▸ **RECORDS SHOWN**
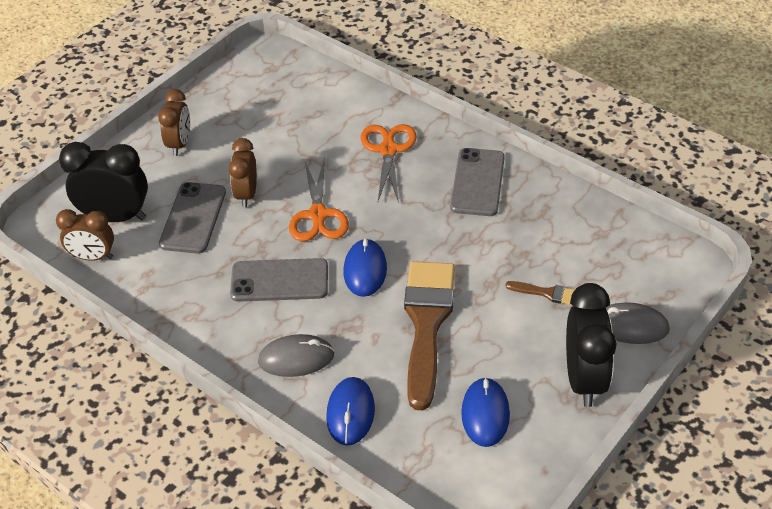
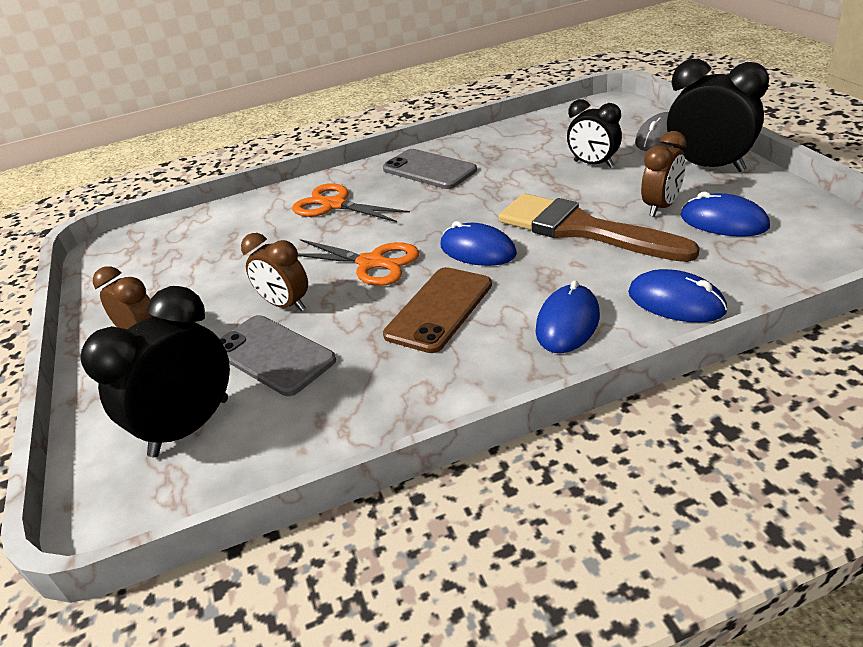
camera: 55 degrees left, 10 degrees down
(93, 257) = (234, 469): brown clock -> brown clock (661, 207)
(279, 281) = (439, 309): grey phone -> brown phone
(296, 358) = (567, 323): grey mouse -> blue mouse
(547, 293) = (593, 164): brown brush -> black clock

▸ **TRY IT**
Only the text of the listing should be returned, exactly and in full; no image goes into the copy.

▸ **EXERCISE SOLUTION**
camera: 55 degrees left, 10 degrees down
(93, 257) = (234, 469): brown clock -> brown clock (661, 207)
(279, 281) = (439, 309): grey phone -> brown phone
(296, 358) = (567, 323): grey mouse -> blue mouse
(547, 293) = (593, 164): brown brush -> black clock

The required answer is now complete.